Required work
Count the lines in the records below that contain the string "kern", with uppercase and lowercase treated as different. Reply with the number alone.

Items stored in the dataset:
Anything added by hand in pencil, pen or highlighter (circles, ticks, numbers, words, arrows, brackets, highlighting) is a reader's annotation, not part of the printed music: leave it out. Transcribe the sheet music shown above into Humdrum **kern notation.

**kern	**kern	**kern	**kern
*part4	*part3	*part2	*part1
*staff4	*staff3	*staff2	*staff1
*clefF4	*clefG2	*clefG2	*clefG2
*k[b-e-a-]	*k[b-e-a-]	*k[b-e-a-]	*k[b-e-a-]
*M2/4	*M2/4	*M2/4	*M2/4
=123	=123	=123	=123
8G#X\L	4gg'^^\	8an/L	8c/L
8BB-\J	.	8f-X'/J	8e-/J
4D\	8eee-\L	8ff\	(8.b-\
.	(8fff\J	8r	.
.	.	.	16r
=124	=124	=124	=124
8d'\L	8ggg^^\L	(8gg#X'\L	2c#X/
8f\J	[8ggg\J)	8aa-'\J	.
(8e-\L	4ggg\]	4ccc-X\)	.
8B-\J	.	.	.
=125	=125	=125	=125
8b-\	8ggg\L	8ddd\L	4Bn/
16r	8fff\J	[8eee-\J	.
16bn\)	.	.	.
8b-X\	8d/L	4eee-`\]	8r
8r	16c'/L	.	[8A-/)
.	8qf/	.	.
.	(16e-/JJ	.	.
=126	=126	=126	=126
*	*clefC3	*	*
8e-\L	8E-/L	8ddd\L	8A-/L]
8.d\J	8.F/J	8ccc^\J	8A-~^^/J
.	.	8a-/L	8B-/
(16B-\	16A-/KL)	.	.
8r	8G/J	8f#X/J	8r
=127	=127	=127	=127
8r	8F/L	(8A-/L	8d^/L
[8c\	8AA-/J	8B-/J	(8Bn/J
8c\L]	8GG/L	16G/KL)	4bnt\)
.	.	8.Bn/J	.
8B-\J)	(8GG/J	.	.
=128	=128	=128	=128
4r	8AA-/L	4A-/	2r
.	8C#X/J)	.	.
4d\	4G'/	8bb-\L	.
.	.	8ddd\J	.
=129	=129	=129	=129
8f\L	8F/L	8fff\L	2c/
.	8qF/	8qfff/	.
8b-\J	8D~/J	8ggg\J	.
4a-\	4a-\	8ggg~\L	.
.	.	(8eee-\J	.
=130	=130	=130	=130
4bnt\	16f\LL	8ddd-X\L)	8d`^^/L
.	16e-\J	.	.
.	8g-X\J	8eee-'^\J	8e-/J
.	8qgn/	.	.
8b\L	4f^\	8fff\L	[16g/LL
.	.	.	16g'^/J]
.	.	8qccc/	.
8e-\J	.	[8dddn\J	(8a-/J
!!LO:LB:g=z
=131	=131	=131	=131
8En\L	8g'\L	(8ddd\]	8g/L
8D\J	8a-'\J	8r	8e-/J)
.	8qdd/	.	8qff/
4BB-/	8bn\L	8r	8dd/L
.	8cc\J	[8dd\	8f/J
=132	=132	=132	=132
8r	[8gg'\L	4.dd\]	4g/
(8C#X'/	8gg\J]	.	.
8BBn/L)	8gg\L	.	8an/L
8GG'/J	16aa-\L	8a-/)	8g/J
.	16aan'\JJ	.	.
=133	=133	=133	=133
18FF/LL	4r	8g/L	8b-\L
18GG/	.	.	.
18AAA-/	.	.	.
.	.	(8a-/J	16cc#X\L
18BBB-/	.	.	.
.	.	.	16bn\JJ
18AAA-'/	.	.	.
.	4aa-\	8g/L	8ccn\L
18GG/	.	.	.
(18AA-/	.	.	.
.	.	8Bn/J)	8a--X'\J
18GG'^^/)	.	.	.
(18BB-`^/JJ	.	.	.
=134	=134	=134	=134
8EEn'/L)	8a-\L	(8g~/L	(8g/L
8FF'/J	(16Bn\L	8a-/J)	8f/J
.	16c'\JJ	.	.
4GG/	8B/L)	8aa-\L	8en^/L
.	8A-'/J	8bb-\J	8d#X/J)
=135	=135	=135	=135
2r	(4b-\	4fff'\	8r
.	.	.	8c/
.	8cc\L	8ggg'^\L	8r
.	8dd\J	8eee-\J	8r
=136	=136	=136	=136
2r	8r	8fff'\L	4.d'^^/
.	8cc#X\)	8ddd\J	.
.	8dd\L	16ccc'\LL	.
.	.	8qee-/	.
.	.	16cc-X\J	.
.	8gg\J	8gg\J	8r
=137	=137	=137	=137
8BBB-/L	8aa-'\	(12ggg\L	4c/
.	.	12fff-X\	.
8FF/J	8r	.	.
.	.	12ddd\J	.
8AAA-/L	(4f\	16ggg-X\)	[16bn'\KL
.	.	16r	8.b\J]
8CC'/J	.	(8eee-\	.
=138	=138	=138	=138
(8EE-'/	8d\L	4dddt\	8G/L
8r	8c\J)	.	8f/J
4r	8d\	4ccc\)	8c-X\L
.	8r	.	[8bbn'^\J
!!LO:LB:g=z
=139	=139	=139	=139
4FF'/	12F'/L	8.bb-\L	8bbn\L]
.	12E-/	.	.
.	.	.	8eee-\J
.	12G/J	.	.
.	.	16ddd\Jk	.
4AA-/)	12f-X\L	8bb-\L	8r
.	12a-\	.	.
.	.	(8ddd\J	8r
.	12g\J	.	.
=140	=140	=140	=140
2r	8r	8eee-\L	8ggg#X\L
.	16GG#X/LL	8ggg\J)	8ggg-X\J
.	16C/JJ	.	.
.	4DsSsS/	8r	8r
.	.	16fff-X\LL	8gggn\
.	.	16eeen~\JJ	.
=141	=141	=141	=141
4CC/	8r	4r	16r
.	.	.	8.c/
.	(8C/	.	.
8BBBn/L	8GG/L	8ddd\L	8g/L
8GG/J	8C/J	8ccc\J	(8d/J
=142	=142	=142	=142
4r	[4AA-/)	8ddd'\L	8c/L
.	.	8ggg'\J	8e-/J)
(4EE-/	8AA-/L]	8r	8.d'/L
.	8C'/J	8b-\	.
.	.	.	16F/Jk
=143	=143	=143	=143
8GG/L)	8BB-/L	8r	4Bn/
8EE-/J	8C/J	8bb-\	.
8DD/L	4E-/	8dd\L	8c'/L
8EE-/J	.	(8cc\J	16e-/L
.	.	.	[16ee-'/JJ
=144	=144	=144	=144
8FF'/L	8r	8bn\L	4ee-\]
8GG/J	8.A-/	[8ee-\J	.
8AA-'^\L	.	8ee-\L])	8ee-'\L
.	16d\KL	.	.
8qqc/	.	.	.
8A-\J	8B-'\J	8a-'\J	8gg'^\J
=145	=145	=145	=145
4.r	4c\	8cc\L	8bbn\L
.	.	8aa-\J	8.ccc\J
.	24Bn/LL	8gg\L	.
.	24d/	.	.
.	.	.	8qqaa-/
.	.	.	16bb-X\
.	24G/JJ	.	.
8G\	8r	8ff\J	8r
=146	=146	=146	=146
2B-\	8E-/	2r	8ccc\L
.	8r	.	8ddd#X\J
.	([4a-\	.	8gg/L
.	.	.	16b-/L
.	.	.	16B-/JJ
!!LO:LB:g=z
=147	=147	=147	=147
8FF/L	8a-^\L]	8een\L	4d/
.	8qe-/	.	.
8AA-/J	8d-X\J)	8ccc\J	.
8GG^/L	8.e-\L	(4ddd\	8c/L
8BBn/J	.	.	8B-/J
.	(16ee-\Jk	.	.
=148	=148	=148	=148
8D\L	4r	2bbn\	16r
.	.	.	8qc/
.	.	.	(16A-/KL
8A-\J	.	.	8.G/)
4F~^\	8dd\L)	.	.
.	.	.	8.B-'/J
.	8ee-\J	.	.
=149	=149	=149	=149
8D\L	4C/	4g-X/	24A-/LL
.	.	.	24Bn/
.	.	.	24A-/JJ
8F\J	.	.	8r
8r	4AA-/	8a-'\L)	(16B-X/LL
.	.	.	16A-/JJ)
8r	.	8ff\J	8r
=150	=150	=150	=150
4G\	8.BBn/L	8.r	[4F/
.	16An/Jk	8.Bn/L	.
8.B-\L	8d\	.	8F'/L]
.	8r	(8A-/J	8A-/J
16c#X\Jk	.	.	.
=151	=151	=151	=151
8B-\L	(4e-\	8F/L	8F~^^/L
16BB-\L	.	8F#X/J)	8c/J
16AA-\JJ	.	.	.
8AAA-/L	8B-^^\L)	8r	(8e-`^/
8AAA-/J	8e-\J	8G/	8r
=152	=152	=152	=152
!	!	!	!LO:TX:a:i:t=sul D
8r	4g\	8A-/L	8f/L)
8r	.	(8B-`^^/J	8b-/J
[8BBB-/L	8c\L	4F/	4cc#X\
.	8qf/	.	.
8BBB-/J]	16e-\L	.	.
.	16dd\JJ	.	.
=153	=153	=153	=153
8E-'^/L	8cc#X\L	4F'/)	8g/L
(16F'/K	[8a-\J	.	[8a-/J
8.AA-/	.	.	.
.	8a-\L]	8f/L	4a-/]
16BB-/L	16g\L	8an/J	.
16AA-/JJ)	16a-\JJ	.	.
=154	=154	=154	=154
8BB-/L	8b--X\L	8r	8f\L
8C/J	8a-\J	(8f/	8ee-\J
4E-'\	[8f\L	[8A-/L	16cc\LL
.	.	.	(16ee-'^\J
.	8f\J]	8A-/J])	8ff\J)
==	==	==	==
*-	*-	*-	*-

Answer for the task
2